> TRY IT:
Among the entries that follow, some lines contain the word "gift". Show all of them.

> RECORD EXTRACTS:
↓↓↓

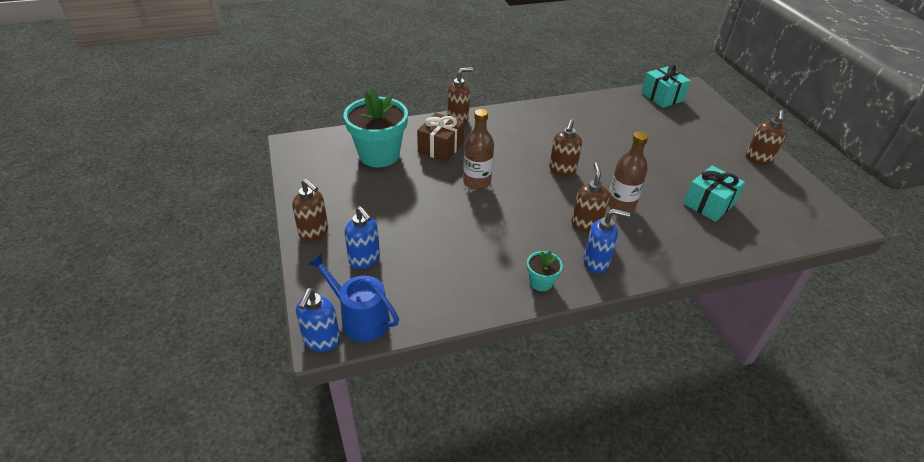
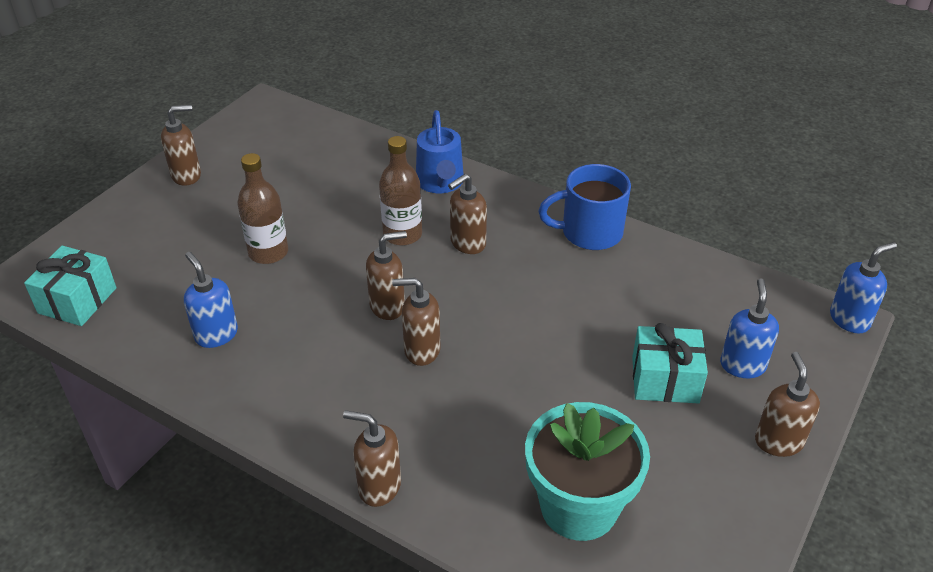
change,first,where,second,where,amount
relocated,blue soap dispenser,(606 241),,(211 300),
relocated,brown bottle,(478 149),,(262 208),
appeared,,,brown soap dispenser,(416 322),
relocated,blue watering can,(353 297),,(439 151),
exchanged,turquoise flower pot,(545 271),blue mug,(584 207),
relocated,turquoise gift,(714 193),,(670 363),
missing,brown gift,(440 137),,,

↑↑↑
↓↓↓

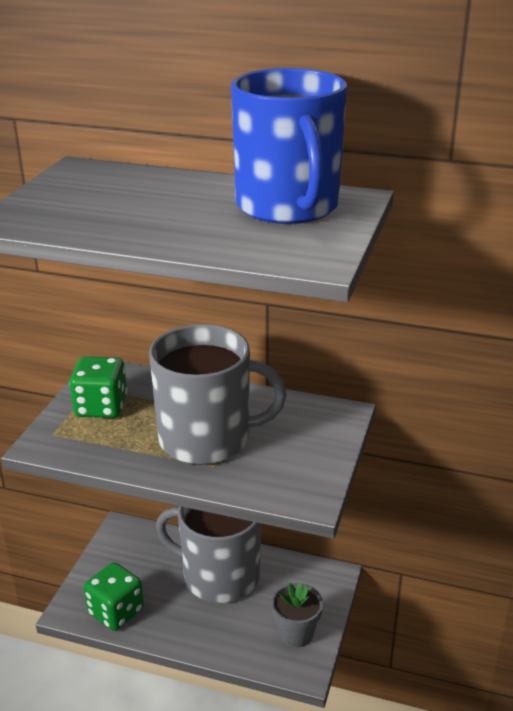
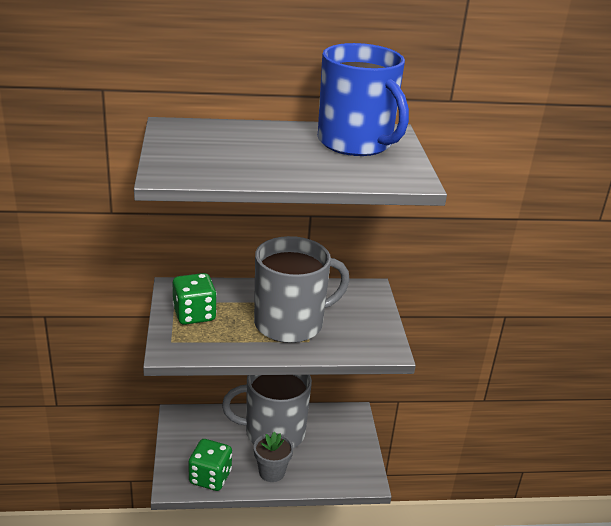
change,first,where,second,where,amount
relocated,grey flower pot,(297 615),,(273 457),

↑↑↑
↓↓↓

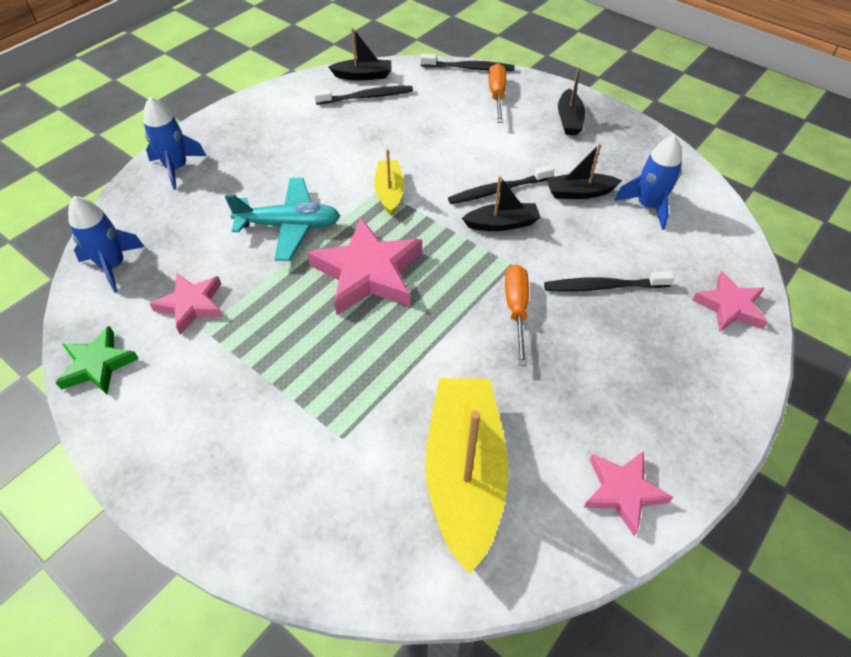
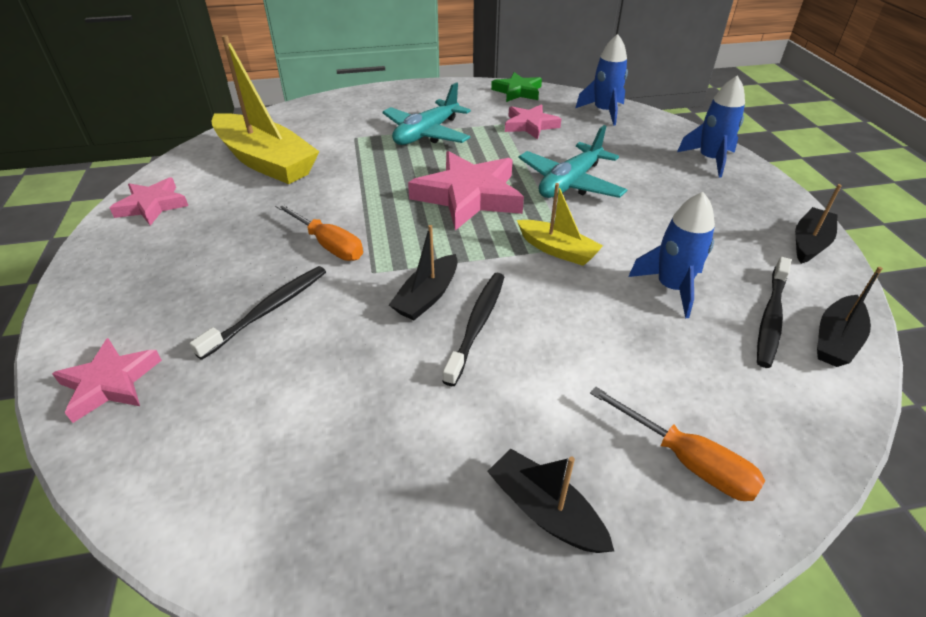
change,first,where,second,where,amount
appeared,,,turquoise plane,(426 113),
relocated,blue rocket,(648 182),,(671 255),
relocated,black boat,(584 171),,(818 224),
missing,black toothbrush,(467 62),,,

↑↑↑

> WRITTEN ANSWER:
relocated,turquoise gift,(714 193),,(670 363),
missing,brown gift,(440 137),,,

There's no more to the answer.